Version difference data:
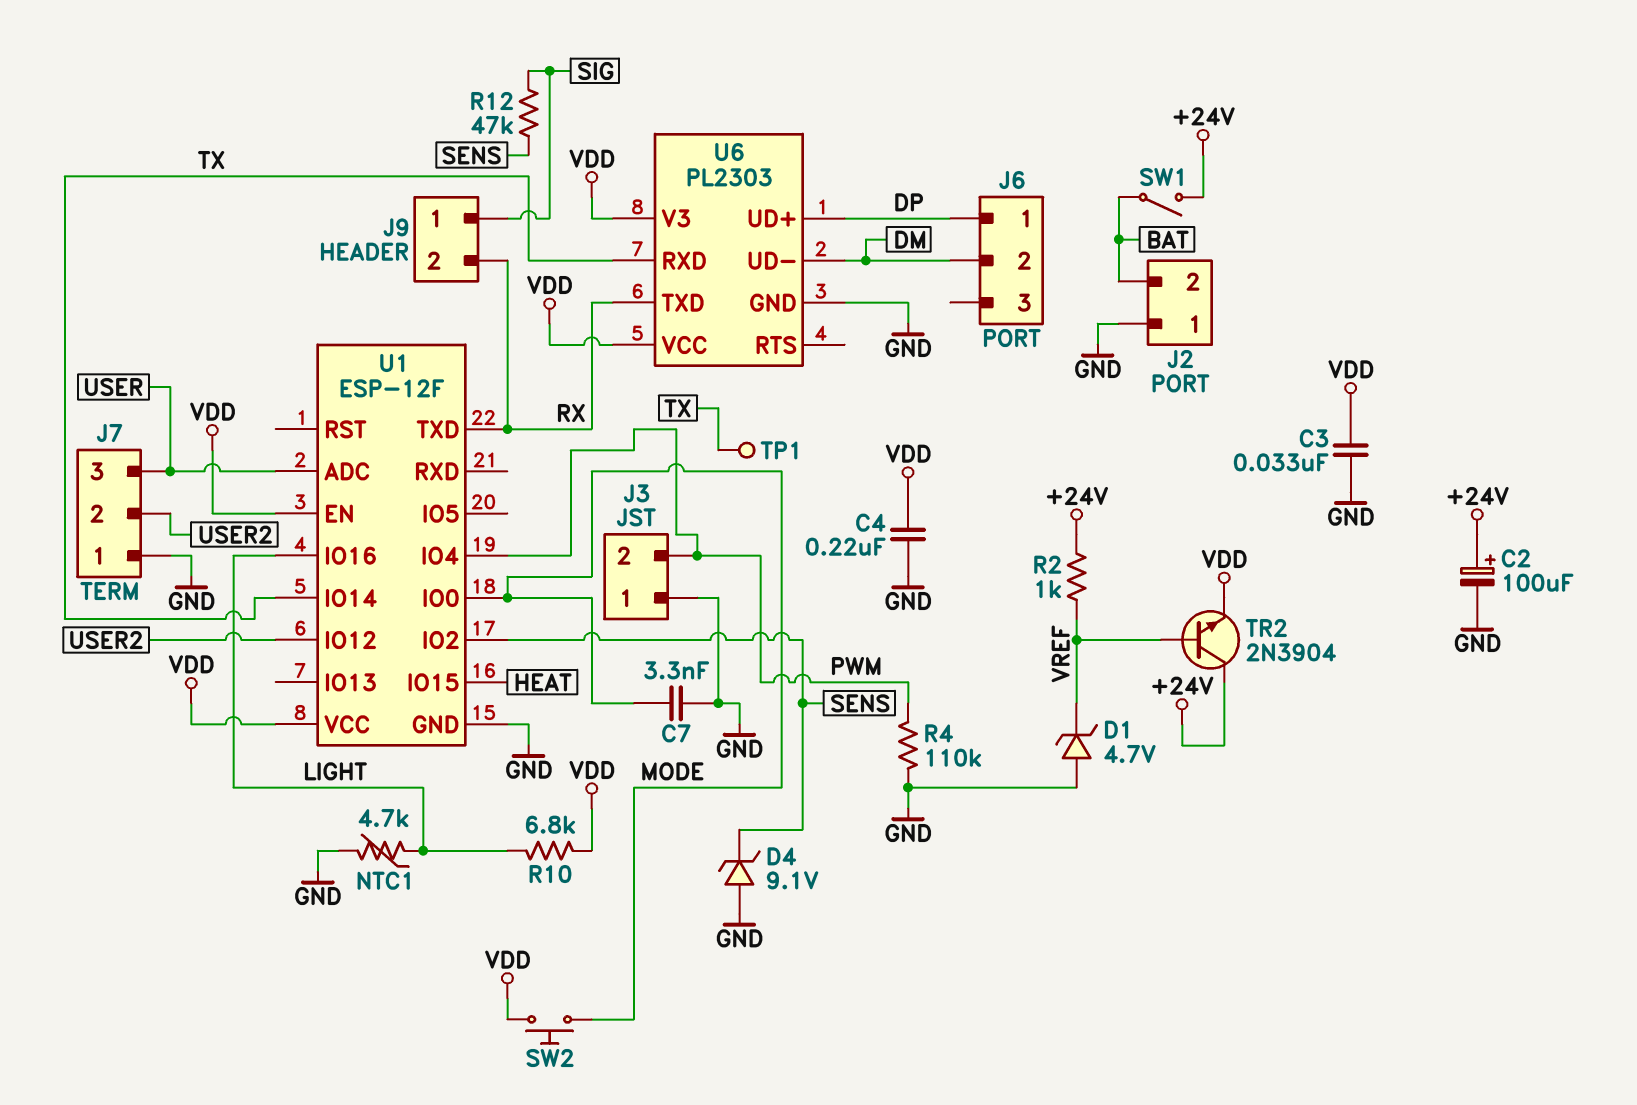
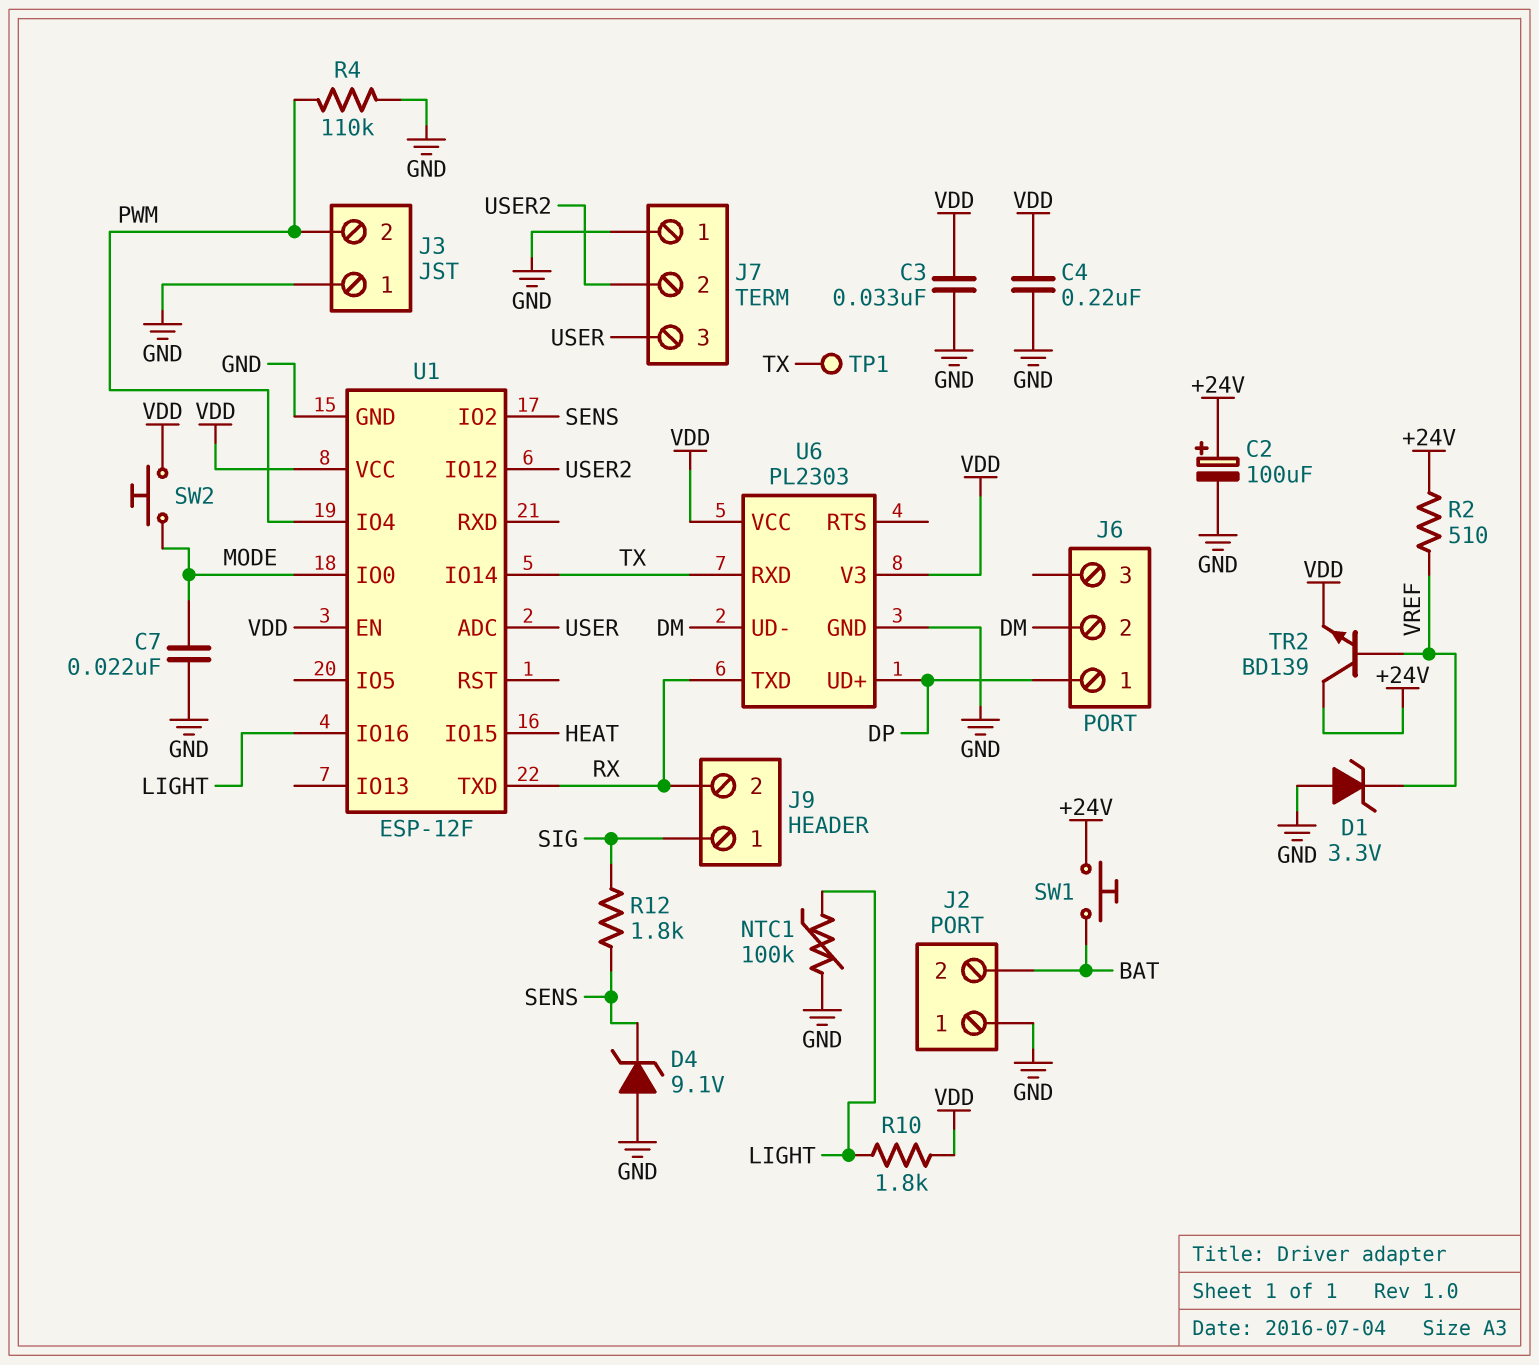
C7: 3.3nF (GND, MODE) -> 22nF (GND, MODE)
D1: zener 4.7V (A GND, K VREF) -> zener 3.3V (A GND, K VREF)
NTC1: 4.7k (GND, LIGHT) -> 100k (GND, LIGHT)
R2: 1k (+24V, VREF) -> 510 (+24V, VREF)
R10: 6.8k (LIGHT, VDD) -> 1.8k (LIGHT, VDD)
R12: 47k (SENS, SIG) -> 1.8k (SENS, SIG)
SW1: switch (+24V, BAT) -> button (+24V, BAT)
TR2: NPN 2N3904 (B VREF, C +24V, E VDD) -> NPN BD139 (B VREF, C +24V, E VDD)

◆ **Required work**
The line with "NTC1: 4.7k (GND, LIGHT) -> 100k (GND, LIGHT)" and all lines after it through the end of the data above: write these out exactly and add nothing.

◆ **Your solution**
NTC1: 4.7k (GND, LIGHT) -> 100k (GND, LIGHT)
R2: 1k (+24V, VREF) -> 510 (+24V, VREF)
R10: 6.8k (LIGHT, VDD) -> 1.8k (LIGHT, VDD)
R12: 47k (SENS, SIG) -> 1.8k (SENS, SIG)
SW1: switch (+24V, BAT) -> button (+24V, BAT)
TR2: NPN 2N3904 (B VREF, C +24V, E VDD) -> NPN BD139 (B VREF, C +24V, E VDD)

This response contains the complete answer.